> [Assignment]:
Could you please retype all of the records exactly, skipping any pictures?

> [Dataset records]:
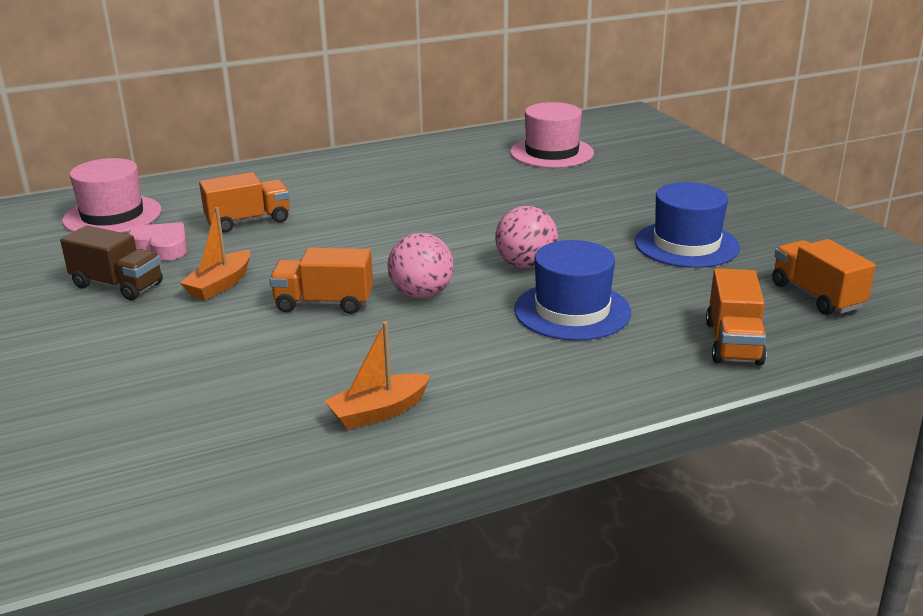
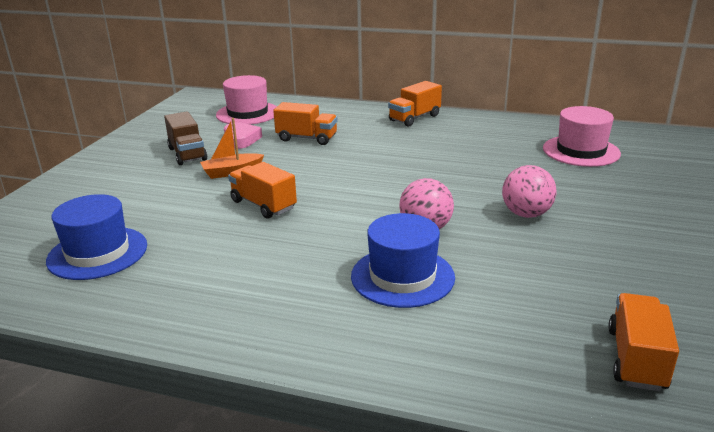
camera: 40 degrees right, 0 degrees up
(378, 412) = (178, 289): orange boat -> none
(421, 294) = (325, 222): pink ball -> pink ball (526, 214)
(686, 244) = (580, 262): blue hat -> blue hat (97, 253)
(733, 343) = (487, 362): orange truck -> orange truck (414, 118)

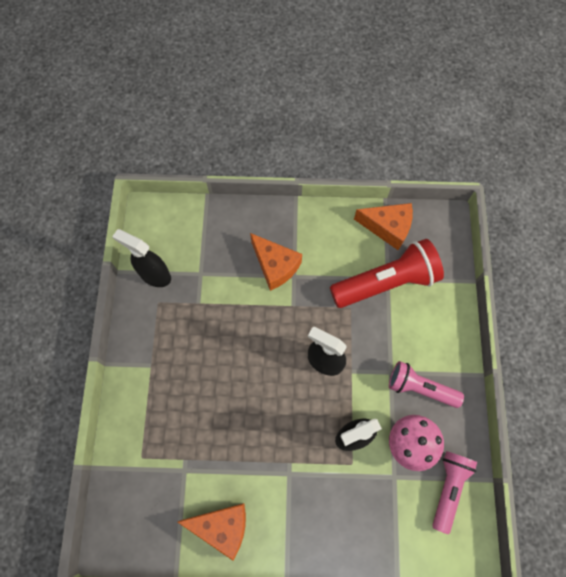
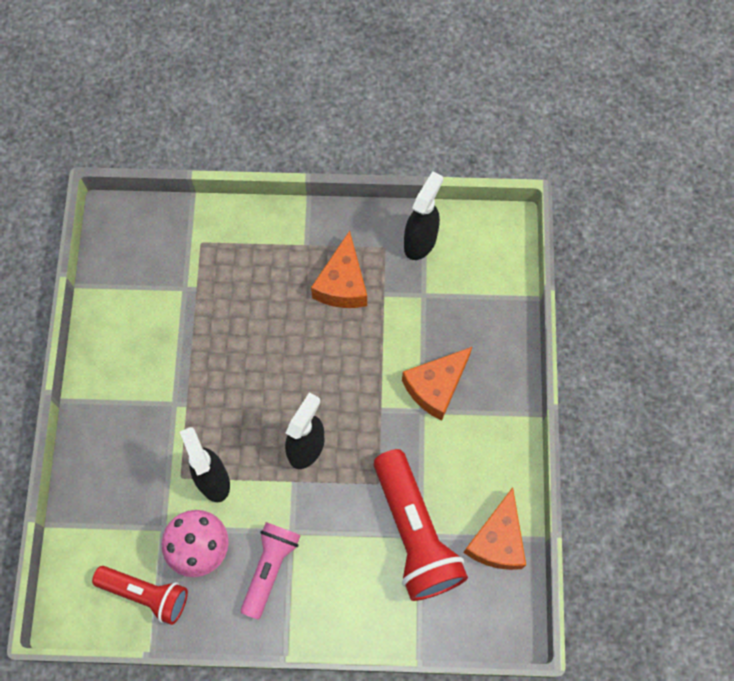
camera: 90 degrees right, 0 degrees up
(222, 526) = (122, 331): orange cheese -> orange cheese (342, 284)
(448, 488) = (146, 594): pink flashlight -> red flashlight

> [Output of the exercise]:
camera: 40 degrees right, 0 degrees up
(378, 412) = (178, 289): orange boat -> none
(421, 294) = (325, 222): pink ball -> pink ball (526, 214)
(686, 244) = (580, 262): blue hat -> blue hat (97, 253)
(733, 343) = (487, 362): orange truck -> orange truck (414, 118)

camera: 90 degrees right, 0 degrees up
(222, 526) = (122, 331): orange cheese -> orange cheese (342, 284)
(448, 488) = (146, 594): pink flashlight -> red flashlight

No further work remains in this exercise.